Repeat exactly, and only, the lines running from the one that holds "purple carrot [596,269,765,306]" to the end of the records.

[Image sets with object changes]
+ + +
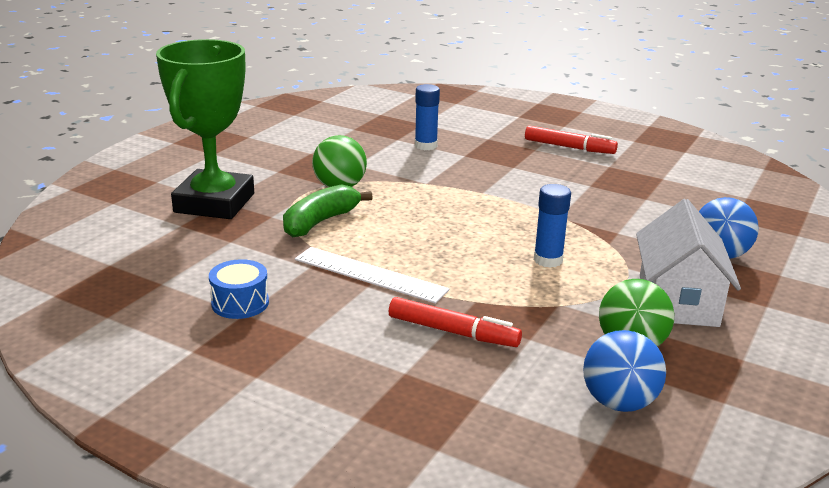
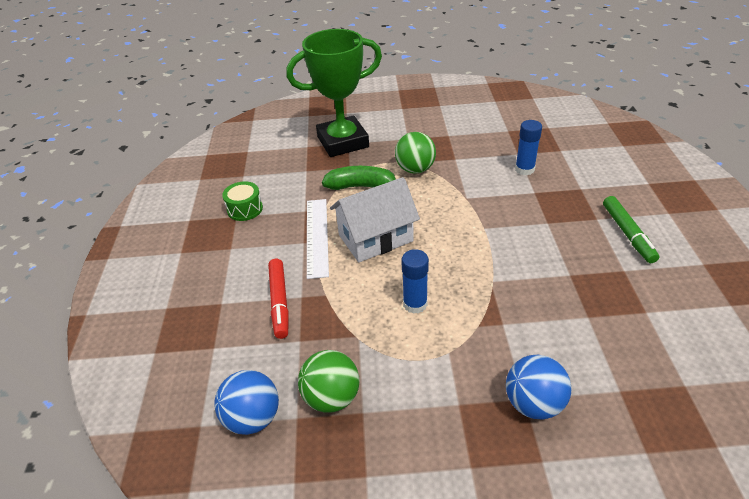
camera: 60 degrees right, 15 degrees up
blue drum [209,259,269,319] -> green drum [222,181,263,221]
red marker [525,126,618,154] -> green marker [603,196,660,263]
white house [636,199,741,327] -> white house moved to [330,177,420,262]

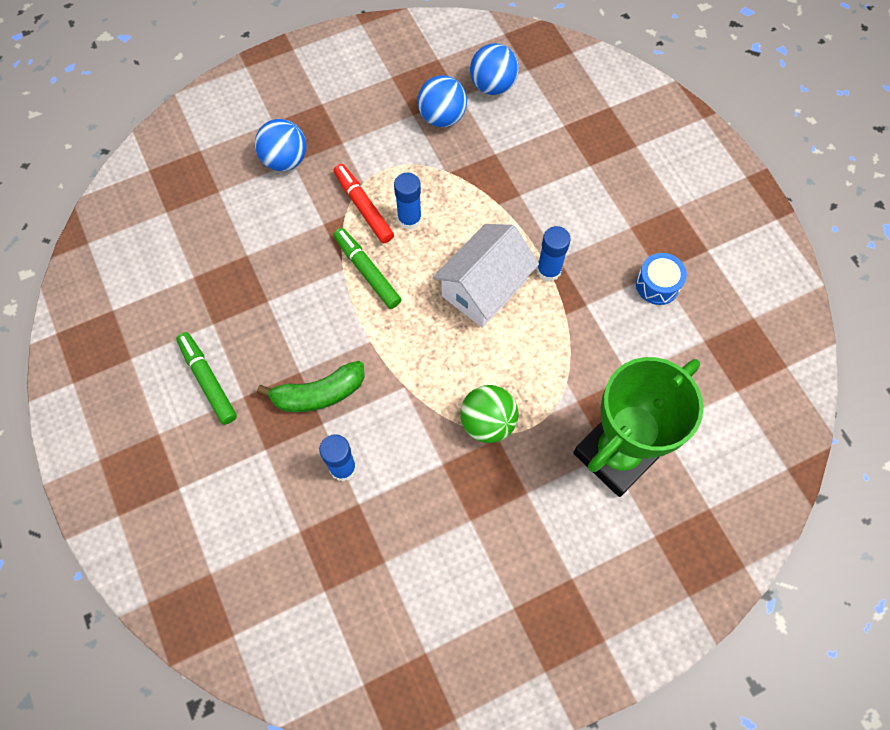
camera: 155 degrees right, 25 degrees up
green drum [222,181,263,221] -> blue drum [636,253,687,305]
red marker [268,259,289,339] -> red marker moved to [334,164,394,243]
green ball [298,350,359,413] -> blue ball [418,75,467,127]
white ruler [307,199,329,279] -> blue glue stick [537,226,571,282]
green banana [322,166,396,190] -> green banana moved to [257,361,365,412]
none -> green marker [333,228,402,309]

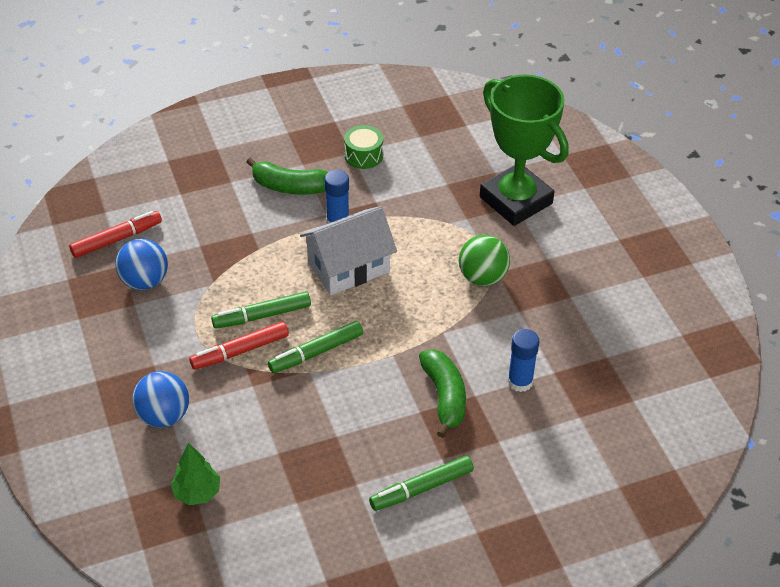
camera: 85 degrees left, 20 degrees down
blue glue stick [394,172,422,230] -> green marker [211,291,311,329]
white house [433,224,539,328] -> white house turned 75 degrees counterclockwise [300,206,397,295]
blue ball [470,43,519,95] -> red marker [69,211,162,258]
blue drum [636,253,687,305] -> green drum [344,125,383,169]
none -> green tree [171,443,220,505]
none -> green banana [246,157,328,195]

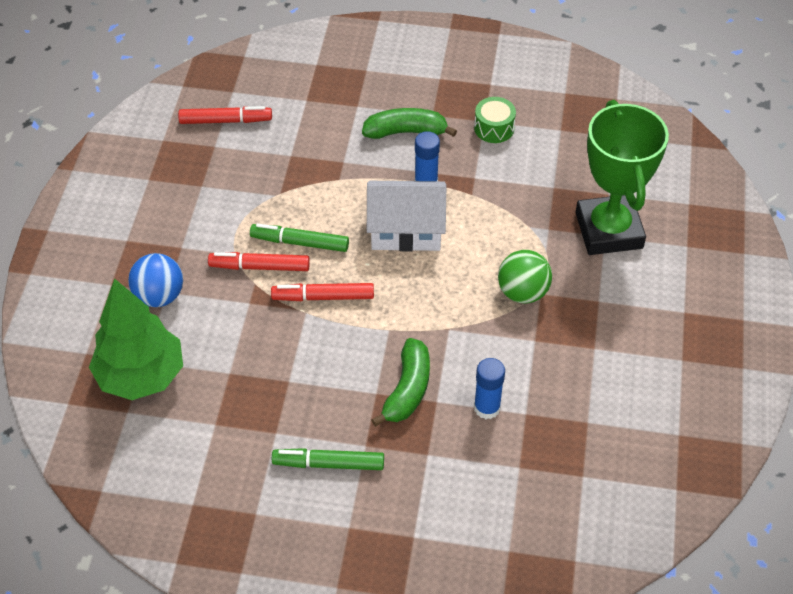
camera: 30 degrees right, 5 degrees up
blue ball [115,238,168,290] -> none
green tree [171,443,220,505] -> green tree [89,278,183,400], size x1.95
green banana [246,157,328,195] -> green banana turned 135 degrees clockwise [362,108,457,139]
green marker [268,321,363,373] -> red marker [271,283,374,301]

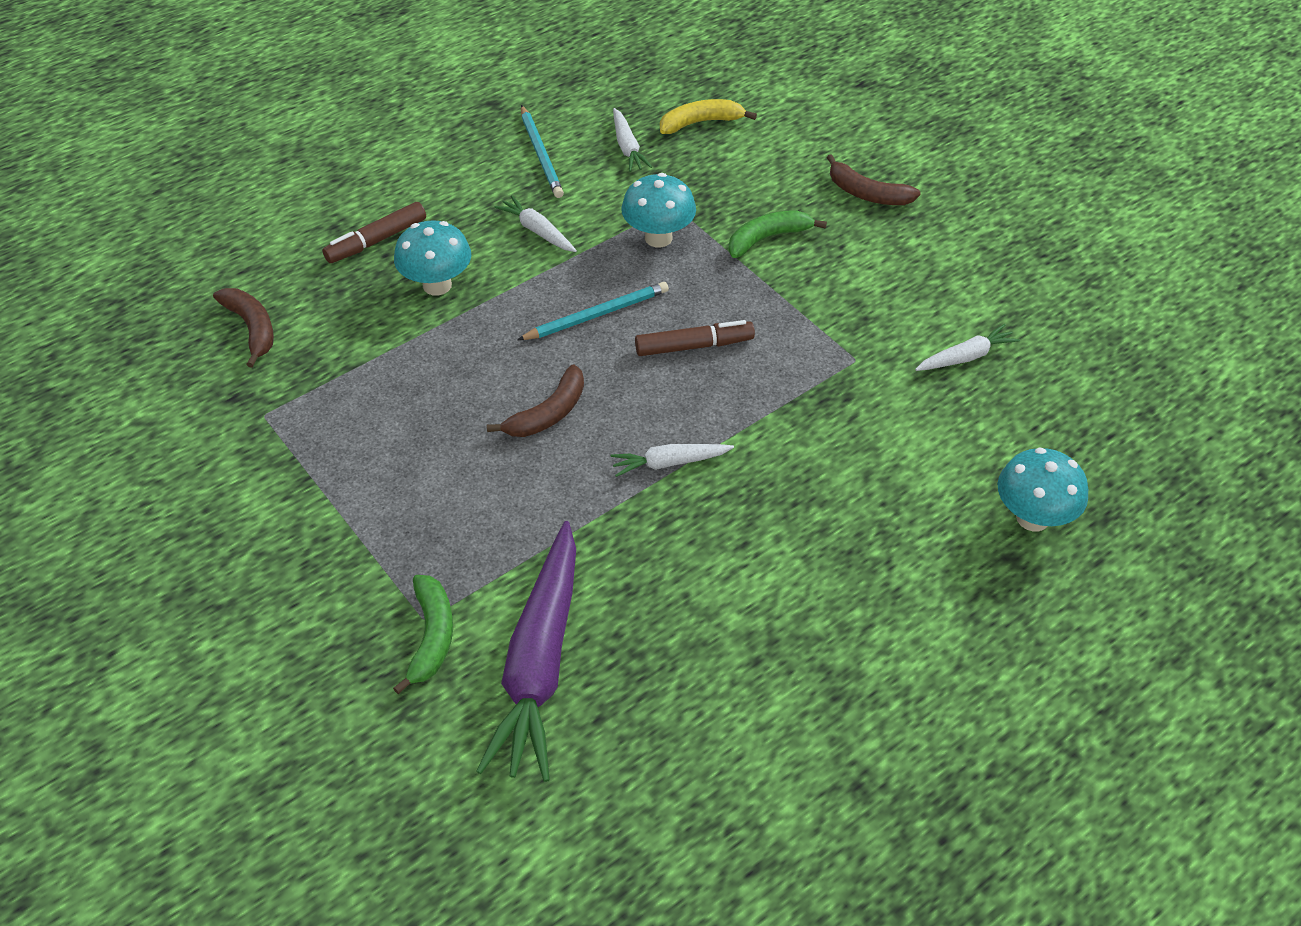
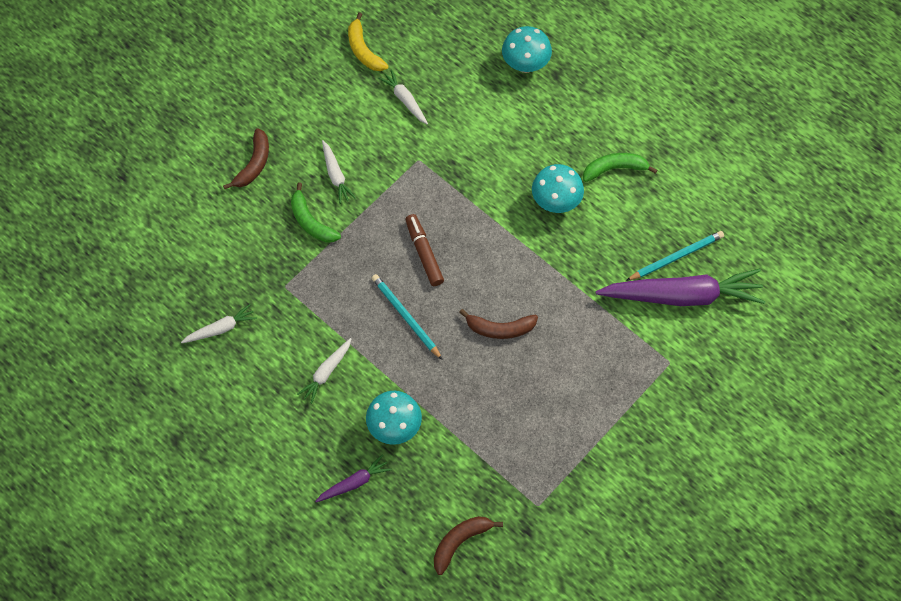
camera: 100 degrees left, 15 degrees up
brown marker [322,202,426,263] -> purple carrot [315,454,392,502]
green banana [393,575,453,694] -> green banana moved to [583,153,657,182]
brown banana [487,364,584,437] -> brown banana turned 150 degrees clockwise [459,309,538,339]
turquoise pencil [521,105,564,198] -> turquoise pencil moved to [626,231,724,281]
white carrot [610,444,734,477] -> white carrot moved to [322,140,356,204]
turquoise mushroom [621,173,696,247] -> turquoise mushroom moved to [532,164,584,213]
yellow banana [660,99,757,134] -> yellow banana moved to [348,12,389,71]

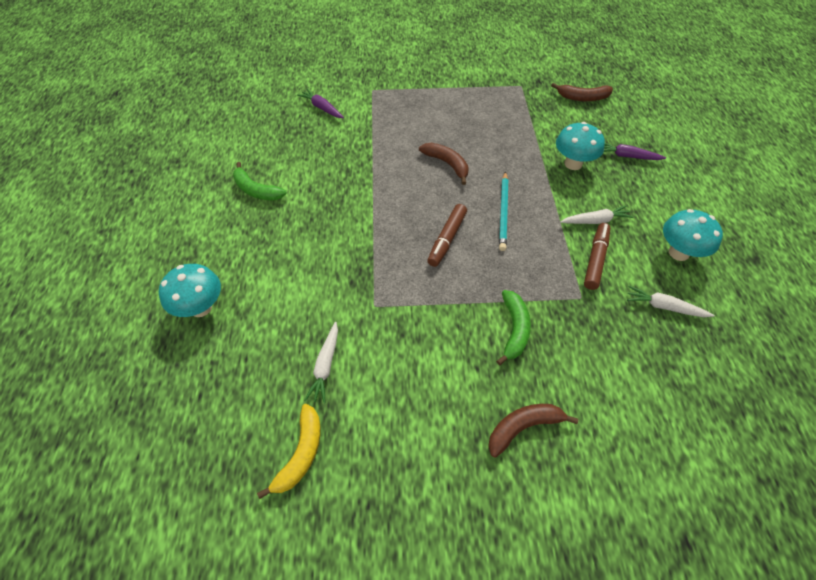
camera: 135 degrees left, 10 degrees down
white carrot [322,140,356,204] -> none
turquoise mushroom [532,164,584,213] -> turquoise mushroom moved to [663,209,723,261]
purple carrot [596,269,765,306] -> purple carrot [297,89,344,118], size x0.46
turquoise pencil [626,231,724,281] -> none
none -> brown marker [584,223,610,290]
+ + +
> **Response**
purple carrot [596,269,765,306] -> purple carrot [297,89,344,118], size x0.46
turquoise pencil [626,231,724,281] -> none
none -> brown marker [584,223,610,290]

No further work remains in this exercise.